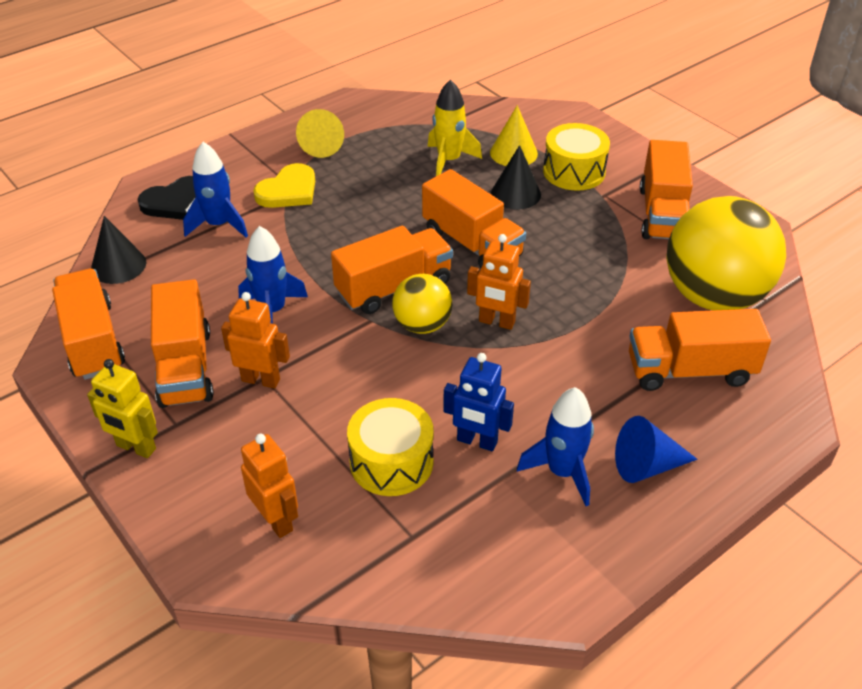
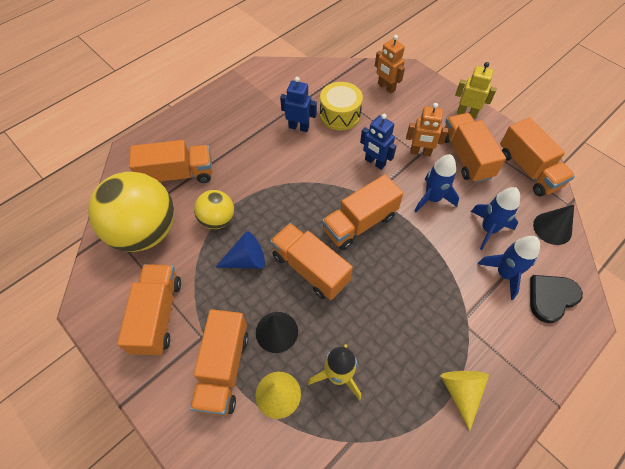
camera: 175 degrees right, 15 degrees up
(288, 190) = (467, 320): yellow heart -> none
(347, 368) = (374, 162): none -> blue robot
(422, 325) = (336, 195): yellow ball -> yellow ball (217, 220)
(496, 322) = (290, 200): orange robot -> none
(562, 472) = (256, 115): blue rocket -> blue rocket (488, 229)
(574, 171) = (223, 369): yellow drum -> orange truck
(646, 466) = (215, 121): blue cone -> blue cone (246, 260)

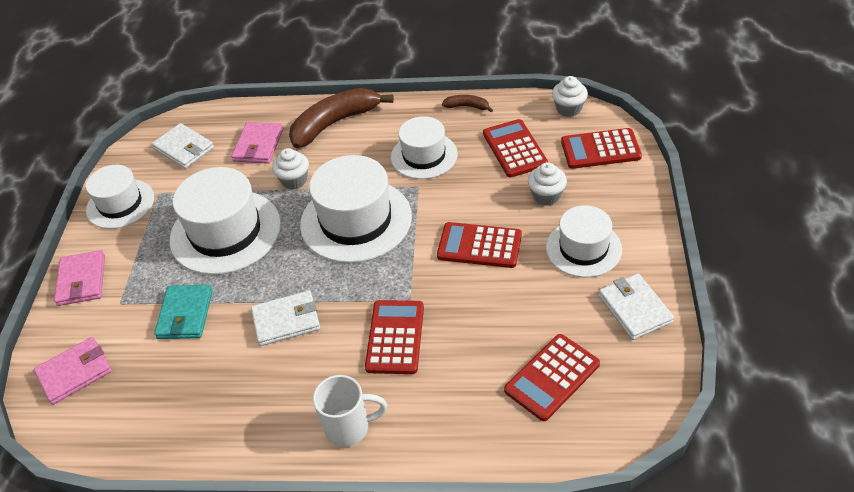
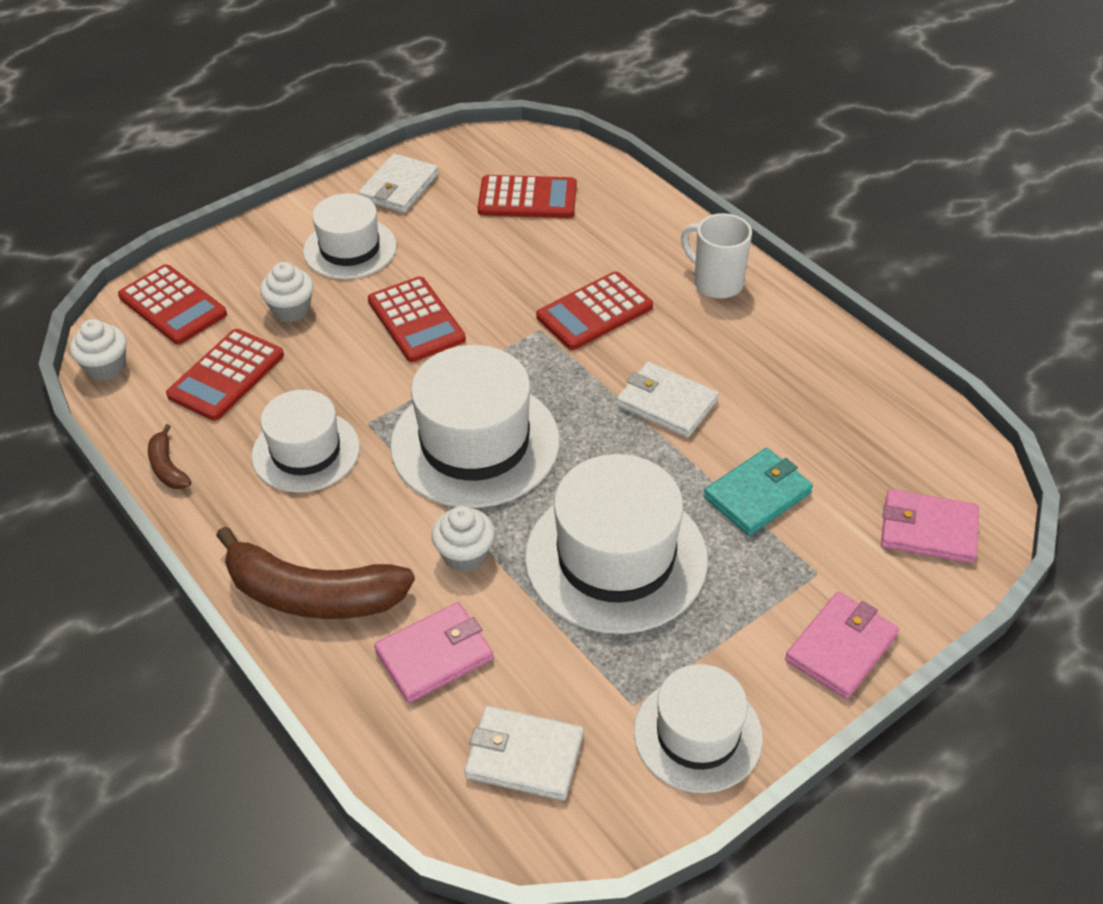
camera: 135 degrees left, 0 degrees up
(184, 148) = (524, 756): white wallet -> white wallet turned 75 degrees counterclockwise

════════════════

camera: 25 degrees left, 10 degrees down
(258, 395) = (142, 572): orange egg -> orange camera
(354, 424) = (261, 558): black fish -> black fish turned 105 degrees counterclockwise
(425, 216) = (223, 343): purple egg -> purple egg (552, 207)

════════════════

**WORK ORDER:** The lines above from the line with "camera: 175 degrees right, 15 degrees up" through the line with "(184, 148) = (524, 756): white" are to be given again word for word, with no pictures among them.

**WRITTEN RESPONSE:**
camera: 175 degrees right, 15 degrees up
(288, 190) = (467, 320): yellow heart -> none
(347, 368) = (374, 162): none -> blue robot
(422, 325) = (336, 195): yellow ball -> yellow ball (217, 220)
(496, 322) = (290, 200): orange robot -> none
(562, 472) = (256, 115): blue rocket -> blue rocket (488, 229)
(574, 171) = (223, 369): yellow drum -> orange truck
(646, 466) = (215, 121): blue cone -> blue cone (246, 260)

camera: 135 degrees left, 0 degrees up
(184, 148) = (524, 756): white wallet -> white wallet turned 75 degrees counterclockwise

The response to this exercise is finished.